■ Task to complete ■
Pick every line out of the entries below that has the string "plus", and copy it.
:: Material to process
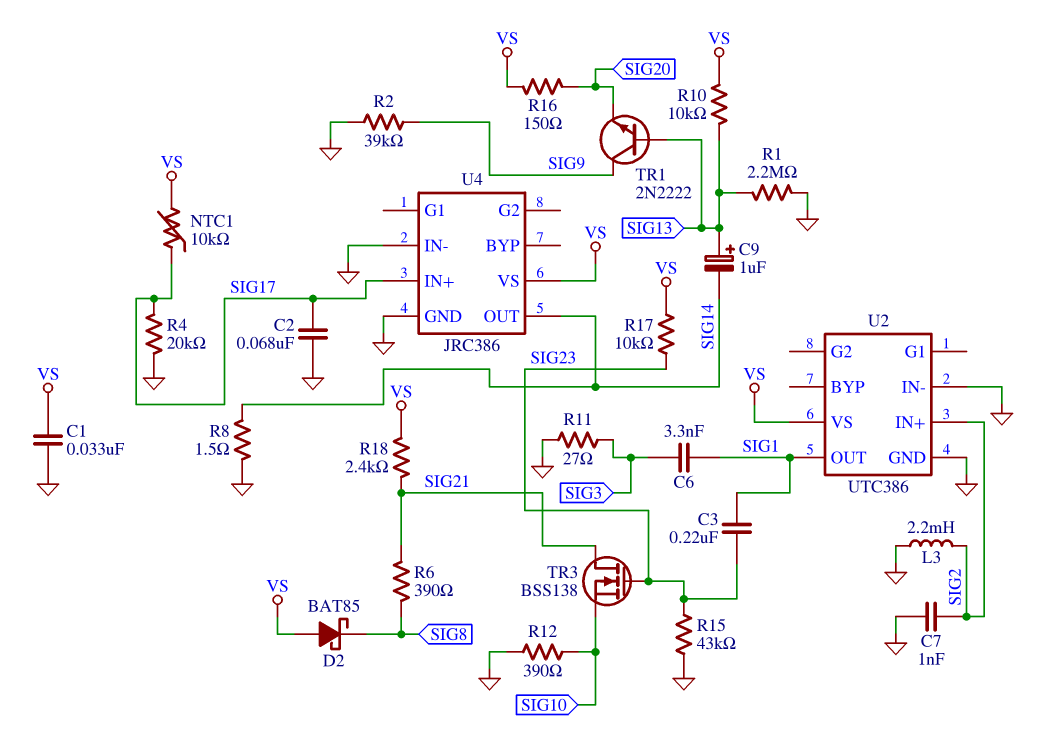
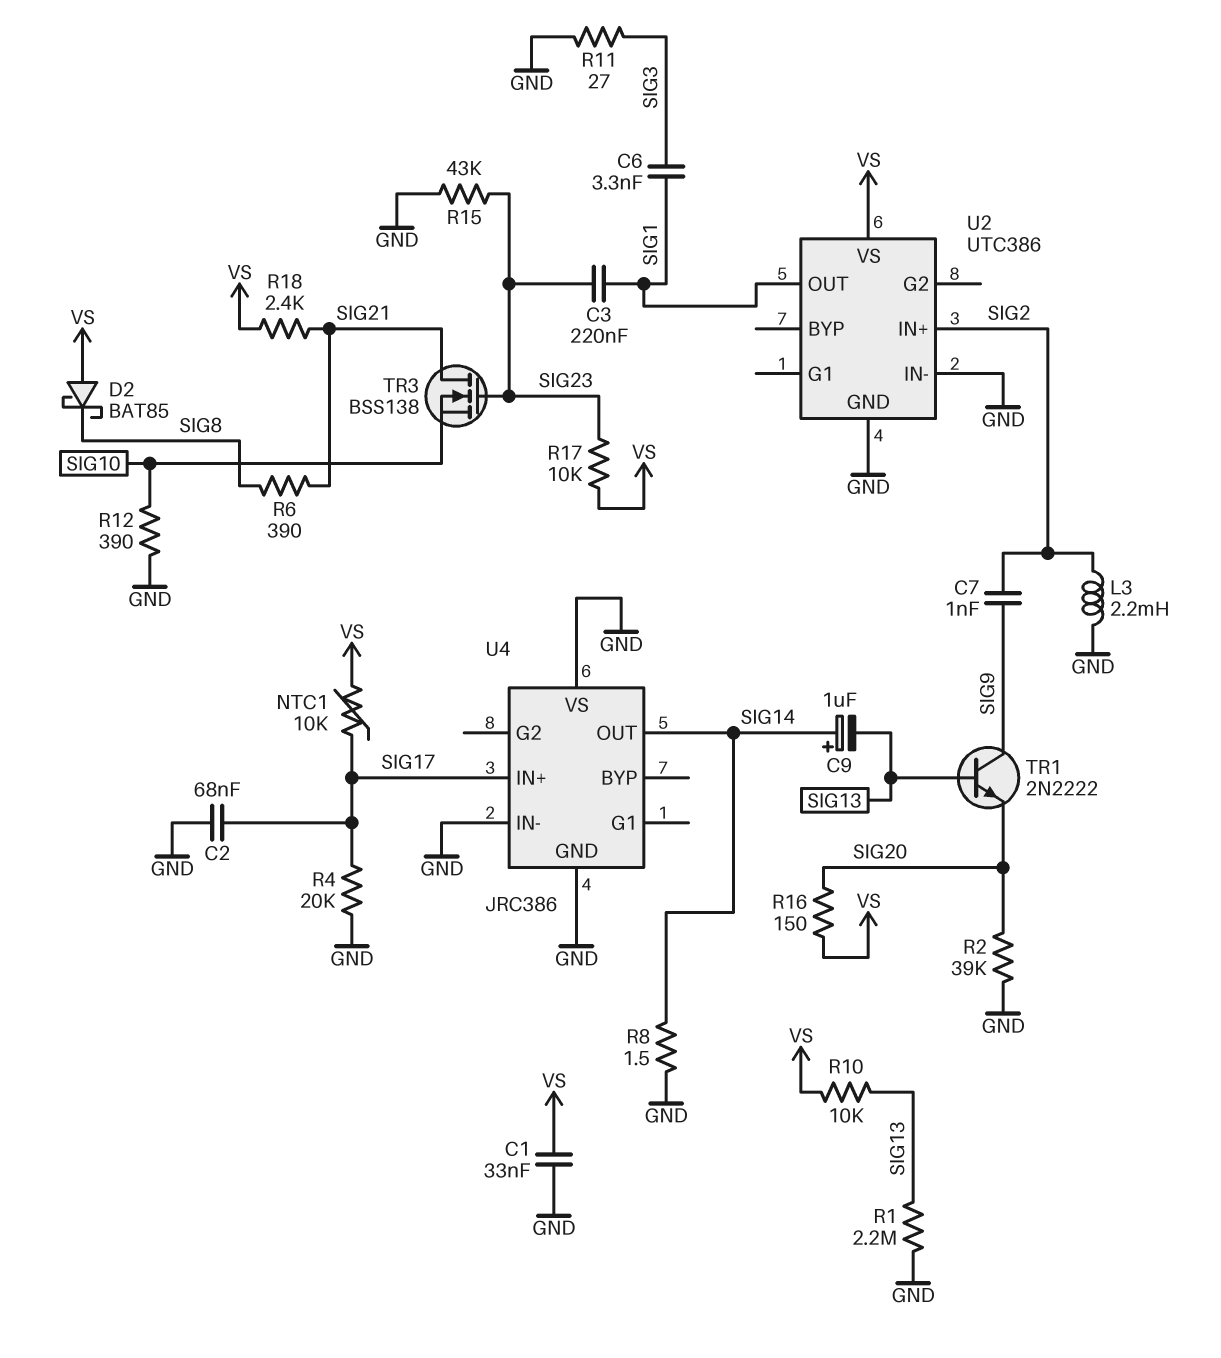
C7: 1nF (GND, SIG2) -> 1nF (SIG2, SIG9)
C9: 1uF (plus SIG13, minus SIG14) -> 1uF (plus SIG14, minus SIG13)
R2: 39k (GND, SIG9) -> 39k (GND, SIG20)
U4 pin VS: VS -> GND

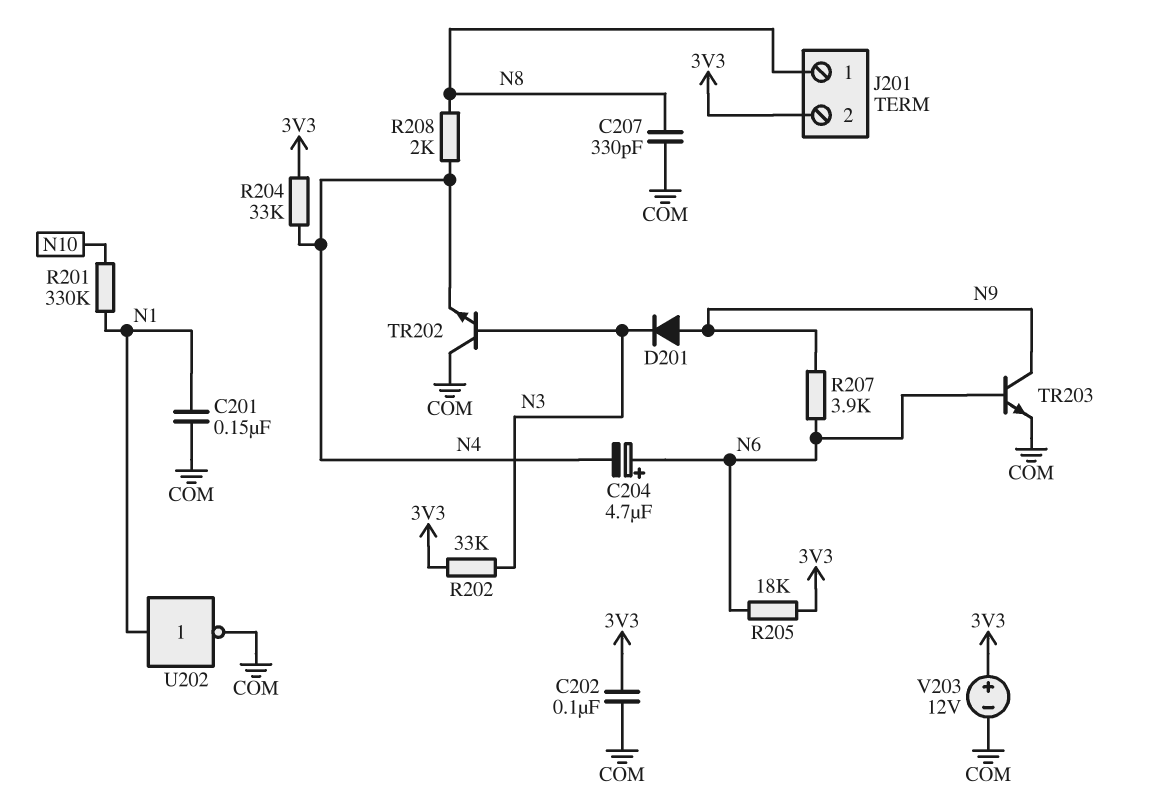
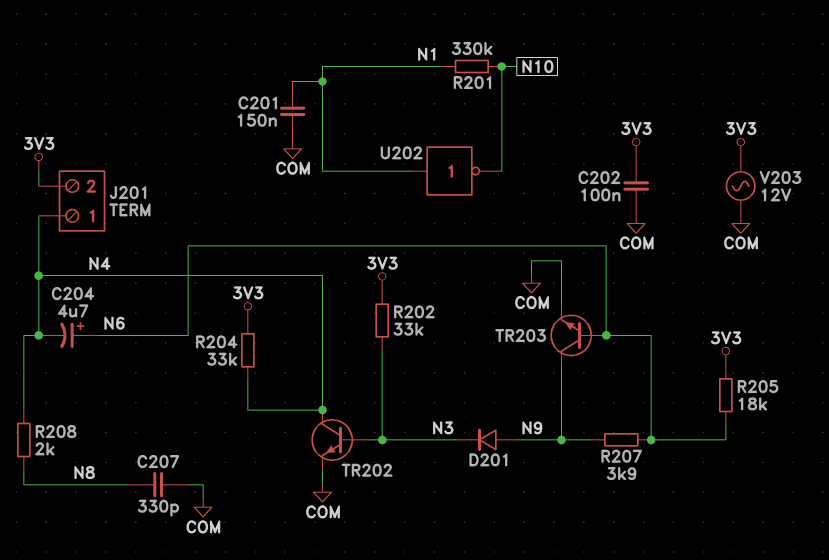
J201 pin 1: N8 -> N4
TR202: NPN (B N3, C COM, E N4) -> NPN (B N3, C N4, E COM)
U202: NOT (in N1, out COM) -> NOT (in N1, out N10)
V203: 12V (plus 3V3, minus COM) -> AC 12V (3V3, COM)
::::
■ Exercise result ■
C9: 1uF (plus SIG13, minus SIG14) -> 1uF (plus SIG14, minus SIG13)
V203: 12V (plus 3V3, minus COM) -> AC 12V (3V3, COM)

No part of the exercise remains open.